Exercise -> Nothing but the text of the records should come back; copy it exactly and leave the pictures out.

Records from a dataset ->
========================================
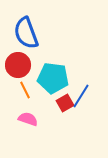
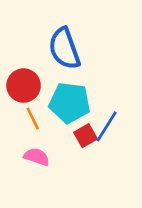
blue semicircle: (26, 33) -> (64, 49), moved

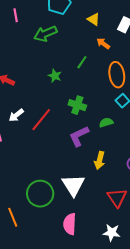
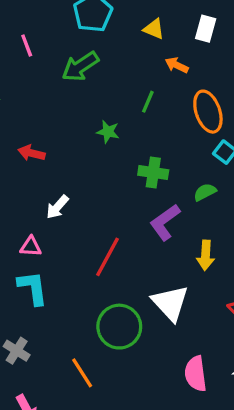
red line: (41, 120) -> (107, 257), moved
pink semicircle: (70, 224) -> (196, 374), moved

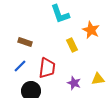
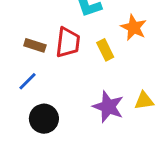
red trapezoid: (47, 68) -> (68, 42), moved
purple star: (74, 83) -> (108, 107), size x1.5

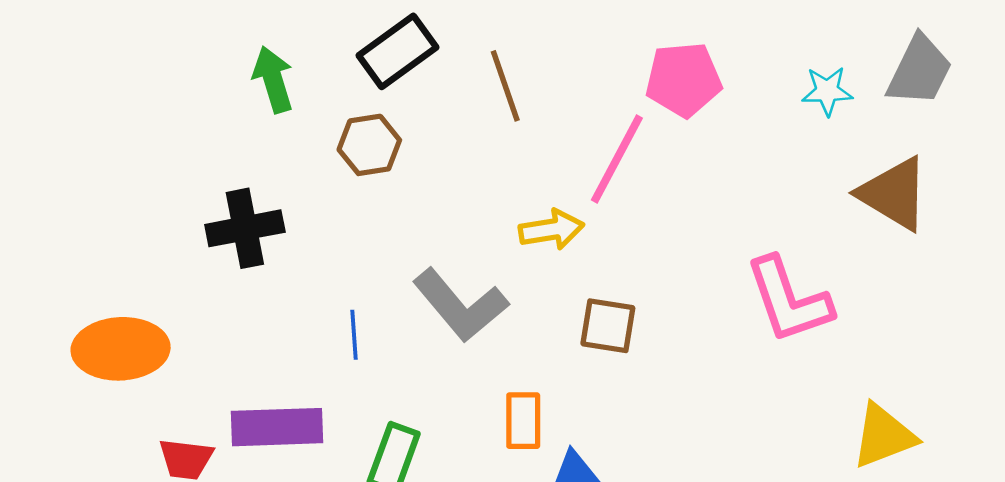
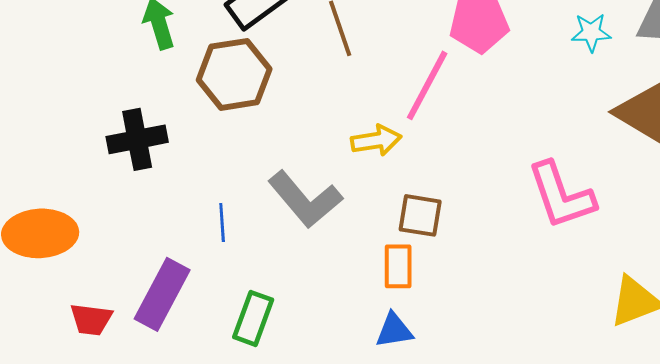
brown hexagon: (369, 145) -> (234, 74), size x1.5
orange rectangle: (523, 421) -> (398, 266), moved
purple rectangle: (277, 427) -> (162, 294), turned -60

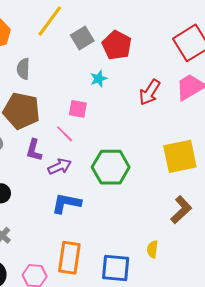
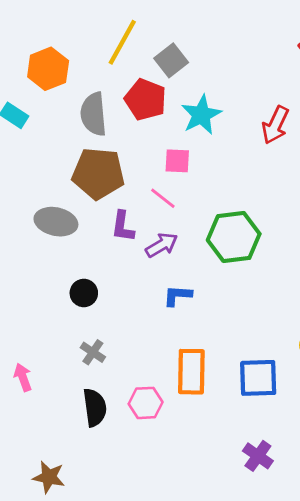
red pentagon: (117, 45) -> (145, 100), moved
gray semicircle: (23, 69) -> (93, 114), size x1.4
cyan star: (99, 79) -> (201, 115), size x1.6
blue L-shape: (66, 203) -> (177, 296), size x0.7

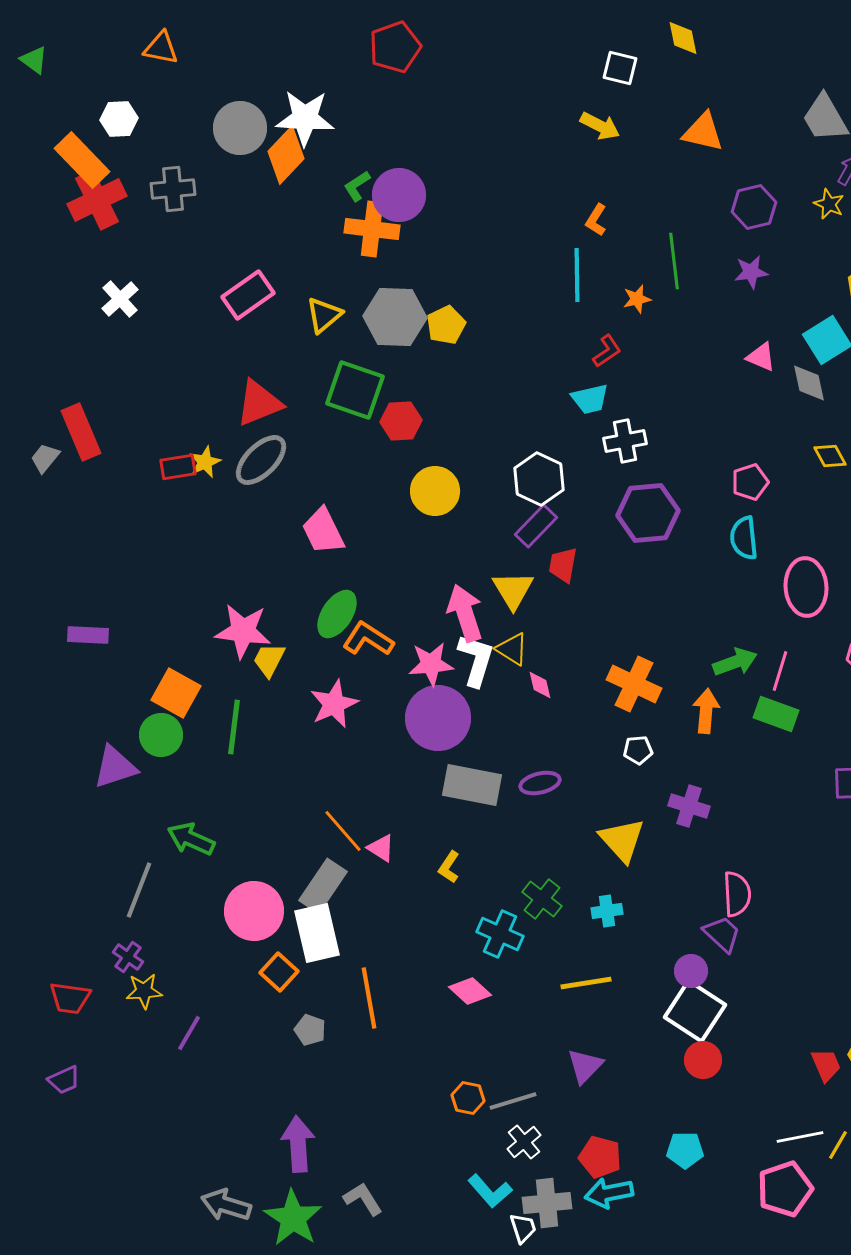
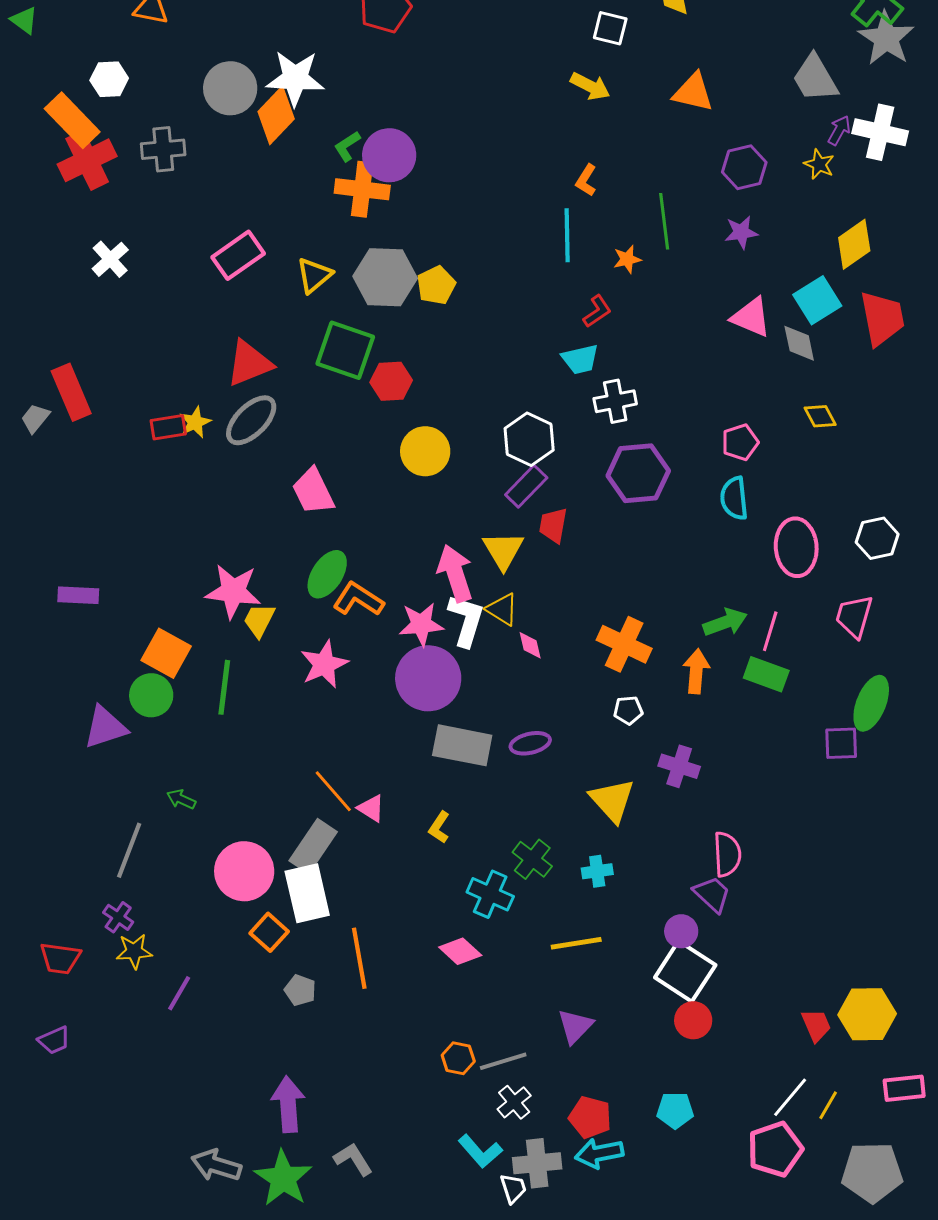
pink triangle: (761, 357) -> (751, 317), size x1.4
green arrow: (191, 839) -> (181, 799), size x0.6
white line: (800, 1137) -> (790, 1097), turned -39

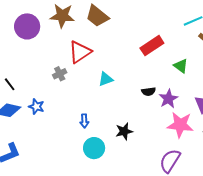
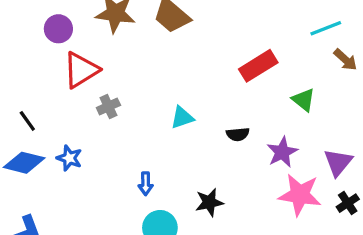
purple circle: (27, 26) -> (58, 29), size x0.7
red triangle: (80, 52) -> (81, 70), moved
black semicircle: (149, 92) -> (238, 134), moved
========================================
Problem solution ->
blue semicircle: (26, 33) -> (64, 49), moved

red line: (41, 120) -> (107, 257), moved
pink semicircle: (70, 224) -> (196, 374), moved

red trapezoid: (47, 68) -> (68, 42), moved
purple star: (74, 83) -> (108, 107), size x1.5

brown hexagon: (369, 145) -> (234, 74), size x1.5
orange rectangle: (523, 421) -> (398, 266), moved
purple rectangle: (277, 427) -> (162, 294), turned -60

red pentagon: (117, 45) -> (145, 100), moved
gray semicircle: (23, 69) -> (93, 114), size x1.4
cyan star: (99, 79) -> (201, 115), size x1.6
blue L-shape: (66, 203) -> (177, 296), size x0.7

pink triangle: (761, 357) -> (751, 317), size x1.4
green arrow: (191, 839) -> (181, 799), size x0.6
white line: (800, 1137) -> (790, 1097), turned -39

purple circle: (27, 26) -> (58, 29), size x0.7
red triangle: (80, 52) -> (81, 70), moved
black semicircle: (149, 92) -> (238, 134), moved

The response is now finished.